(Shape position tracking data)

------------------------

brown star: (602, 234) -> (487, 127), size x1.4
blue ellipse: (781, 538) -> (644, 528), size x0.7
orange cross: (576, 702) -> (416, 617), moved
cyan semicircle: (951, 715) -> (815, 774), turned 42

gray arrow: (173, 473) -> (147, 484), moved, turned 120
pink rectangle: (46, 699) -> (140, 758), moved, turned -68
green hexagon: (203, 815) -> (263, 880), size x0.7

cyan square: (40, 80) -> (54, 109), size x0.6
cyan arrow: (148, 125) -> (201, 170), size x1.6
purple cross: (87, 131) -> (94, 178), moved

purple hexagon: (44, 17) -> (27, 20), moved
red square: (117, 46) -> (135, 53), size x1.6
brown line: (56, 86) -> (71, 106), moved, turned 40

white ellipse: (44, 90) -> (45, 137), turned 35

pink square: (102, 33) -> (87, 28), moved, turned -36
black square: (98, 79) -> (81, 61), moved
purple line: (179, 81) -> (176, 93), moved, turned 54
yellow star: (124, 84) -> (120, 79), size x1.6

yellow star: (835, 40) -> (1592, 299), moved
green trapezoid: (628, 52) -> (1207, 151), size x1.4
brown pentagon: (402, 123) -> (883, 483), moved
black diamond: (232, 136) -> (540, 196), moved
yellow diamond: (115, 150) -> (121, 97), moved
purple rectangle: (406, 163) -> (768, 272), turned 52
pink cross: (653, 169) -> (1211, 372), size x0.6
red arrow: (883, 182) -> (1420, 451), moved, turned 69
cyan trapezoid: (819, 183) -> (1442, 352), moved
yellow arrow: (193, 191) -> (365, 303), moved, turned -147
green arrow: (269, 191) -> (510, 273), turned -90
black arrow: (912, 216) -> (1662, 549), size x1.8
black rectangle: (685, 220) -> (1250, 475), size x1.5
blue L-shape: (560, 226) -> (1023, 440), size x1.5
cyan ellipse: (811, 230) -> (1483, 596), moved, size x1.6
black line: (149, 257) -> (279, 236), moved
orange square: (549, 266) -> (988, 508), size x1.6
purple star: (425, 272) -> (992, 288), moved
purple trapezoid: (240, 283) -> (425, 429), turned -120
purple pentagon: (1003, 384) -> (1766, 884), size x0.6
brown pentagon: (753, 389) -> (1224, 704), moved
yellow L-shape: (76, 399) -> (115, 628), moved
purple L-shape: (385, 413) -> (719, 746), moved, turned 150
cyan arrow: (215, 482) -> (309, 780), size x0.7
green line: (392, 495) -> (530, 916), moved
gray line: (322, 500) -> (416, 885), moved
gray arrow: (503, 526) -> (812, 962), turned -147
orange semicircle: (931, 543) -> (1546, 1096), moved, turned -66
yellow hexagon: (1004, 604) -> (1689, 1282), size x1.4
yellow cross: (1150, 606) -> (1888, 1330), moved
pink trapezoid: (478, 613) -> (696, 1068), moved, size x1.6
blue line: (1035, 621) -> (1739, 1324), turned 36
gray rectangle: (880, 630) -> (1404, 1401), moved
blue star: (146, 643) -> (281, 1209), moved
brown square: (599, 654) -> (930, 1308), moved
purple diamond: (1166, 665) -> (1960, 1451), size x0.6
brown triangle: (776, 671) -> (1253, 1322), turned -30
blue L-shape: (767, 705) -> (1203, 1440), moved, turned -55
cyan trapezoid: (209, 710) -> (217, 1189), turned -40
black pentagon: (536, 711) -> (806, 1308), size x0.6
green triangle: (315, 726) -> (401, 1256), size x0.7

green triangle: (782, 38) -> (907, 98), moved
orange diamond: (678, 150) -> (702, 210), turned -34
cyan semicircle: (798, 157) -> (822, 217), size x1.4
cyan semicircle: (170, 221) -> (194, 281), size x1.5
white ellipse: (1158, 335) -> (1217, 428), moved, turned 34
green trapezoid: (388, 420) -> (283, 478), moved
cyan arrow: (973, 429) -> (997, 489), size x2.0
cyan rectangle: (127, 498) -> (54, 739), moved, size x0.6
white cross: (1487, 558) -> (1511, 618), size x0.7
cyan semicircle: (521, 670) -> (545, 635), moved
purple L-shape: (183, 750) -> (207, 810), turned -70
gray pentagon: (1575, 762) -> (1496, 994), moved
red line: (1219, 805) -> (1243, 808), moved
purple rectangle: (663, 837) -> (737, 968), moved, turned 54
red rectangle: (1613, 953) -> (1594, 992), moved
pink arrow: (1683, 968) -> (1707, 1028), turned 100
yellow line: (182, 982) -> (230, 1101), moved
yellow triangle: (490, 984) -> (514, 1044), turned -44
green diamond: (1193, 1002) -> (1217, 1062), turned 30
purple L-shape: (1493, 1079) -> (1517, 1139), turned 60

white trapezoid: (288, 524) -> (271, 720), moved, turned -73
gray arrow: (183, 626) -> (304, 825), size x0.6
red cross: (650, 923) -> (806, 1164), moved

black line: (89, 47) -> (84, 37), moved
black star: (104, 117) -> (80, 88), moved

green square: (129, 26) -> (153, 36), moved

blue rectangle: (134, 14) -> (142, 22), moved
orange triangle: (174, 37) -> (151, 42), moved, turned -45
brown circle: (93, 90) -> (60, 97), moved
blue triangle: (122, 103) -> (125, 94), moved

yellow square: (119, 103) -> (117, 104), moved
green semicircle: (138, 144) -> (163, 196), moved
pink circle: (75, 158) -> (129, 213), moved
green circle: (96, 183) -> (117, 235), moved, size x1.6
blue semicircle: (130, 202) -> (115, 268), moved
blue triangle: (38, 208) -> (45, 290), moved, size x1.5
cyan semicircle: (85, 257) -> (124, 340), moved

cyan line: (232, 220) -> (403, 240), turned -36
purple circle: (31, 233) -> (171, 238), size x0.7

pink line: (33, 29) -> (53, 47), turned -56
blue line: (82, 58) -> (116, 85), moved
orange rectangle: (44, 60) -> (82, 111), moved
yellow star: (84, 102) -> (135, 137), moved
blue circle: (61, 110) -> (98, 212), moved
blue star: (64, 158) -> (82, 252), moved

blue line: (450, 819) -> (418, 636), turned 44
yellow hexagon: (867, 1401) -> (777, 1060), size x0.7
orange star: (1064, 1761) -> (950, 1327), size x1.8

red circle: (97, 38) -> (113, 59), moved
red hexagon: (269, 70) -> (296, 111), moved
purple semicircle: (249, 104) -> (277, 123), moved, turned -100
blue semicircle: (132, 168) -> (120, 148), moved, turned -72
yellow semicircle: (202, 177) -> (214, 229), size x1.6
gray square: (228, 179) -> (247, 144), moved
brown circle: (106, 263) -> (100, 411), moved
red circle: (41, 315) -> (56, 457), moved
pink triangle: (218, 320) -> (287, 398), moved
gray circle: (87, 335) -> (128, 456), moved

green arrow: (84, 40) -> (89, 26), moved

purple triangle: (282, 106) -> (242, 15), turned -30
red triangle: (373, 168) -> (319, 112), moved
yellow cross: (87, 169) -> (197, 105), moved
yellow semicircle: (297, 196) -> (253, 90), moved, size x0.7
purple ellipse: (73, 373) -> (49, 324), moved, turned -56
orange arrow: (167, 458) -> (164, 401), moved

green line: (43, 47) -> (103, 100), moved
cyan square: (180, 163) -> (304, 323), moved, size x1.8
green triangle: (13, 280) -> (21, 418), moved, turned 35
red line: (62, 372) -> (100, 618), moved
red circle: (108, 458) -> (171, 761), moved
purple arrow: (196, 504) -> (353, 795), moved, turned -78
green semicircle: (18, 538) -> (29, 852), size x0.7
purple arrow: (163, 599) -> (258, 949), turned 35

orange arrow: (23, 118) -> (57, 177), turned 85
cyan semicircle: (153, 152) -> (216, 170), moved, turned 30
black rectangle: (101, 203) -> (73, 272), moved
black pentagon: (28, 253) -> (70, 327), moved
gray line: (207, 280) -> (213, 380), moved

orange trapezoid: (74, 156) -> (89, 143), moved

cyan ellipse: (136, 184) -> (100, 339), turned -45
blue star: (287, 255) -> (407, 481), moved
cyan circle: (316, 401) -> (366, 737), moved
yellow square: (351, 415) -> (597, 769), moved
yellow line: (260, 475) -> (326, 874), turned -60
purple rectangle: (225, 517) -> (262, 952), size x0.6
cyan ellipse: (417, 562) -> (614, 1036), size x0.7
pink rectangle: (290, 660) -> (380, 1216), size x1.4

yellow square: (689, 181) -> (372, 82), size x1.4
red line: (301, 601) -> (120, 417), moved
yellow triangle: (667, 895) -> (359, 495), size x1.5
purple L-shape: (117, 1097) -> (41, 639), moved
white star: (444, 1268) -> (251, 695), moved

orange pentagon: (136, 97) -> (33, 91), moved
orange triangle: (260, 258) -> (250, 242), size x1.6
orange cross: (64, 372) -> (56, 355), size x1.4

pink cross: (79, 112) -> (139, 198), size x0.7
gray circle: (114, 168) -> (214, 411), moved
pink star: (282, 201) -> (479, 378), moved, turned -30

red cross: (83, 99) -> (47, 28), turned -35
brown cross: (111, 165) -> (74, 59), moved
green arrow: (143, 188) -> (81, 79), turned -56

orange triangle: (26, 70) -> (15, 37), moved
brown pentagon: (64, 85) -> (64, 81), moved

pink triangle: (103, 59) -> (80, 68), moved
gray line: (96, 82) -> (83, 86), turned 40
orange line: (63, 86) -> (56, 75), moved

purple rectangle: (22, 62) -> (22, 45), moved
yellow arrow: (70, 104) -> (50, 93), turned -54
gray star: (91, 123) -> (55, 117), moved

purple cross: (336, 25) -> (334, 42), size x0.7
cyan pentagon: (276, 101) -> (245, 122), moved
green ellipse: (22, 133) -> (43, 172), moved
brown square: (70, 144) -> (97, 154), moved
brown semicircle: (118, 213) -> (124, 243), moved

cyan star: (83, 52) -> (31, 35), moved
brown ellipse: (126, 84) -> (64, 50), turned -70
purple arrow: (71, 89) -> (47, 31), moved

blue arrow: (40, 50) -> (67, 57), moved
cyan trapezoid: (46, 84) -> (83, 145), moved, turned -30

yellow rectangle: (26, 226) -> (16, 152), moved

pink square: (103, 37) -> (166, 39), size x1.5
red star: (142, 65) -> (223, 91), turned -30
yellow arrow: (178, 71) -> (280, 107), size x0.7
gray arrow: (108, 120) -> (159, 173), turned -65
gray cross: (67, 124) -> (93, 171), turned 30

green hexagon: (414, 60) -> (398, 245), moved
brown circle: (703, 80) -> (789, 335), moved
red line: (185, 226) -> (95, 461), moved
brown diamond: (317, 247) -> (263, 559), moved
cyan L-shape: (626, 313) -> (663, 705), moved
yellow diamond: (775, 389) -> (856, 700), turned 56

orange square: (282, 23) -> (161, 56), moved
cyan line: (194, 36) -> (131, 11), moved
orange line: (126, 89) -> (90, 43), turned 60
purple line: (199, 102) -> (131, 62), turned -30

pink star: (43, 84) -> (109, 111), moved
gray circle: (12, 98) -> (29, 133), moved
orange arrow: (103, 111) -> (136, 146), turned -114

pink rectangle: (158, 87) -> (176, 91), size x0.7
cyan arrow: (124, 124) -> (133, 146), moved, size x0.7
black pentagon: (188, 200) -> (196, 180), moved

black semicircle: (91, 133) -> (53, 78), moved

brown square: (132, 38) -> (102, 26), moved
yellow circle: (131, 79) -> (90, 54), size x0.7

------------------------

What the exercise asks> How many lines above include the word "trapezoid"? Answer with the number alone.

Answer to this exercise> 9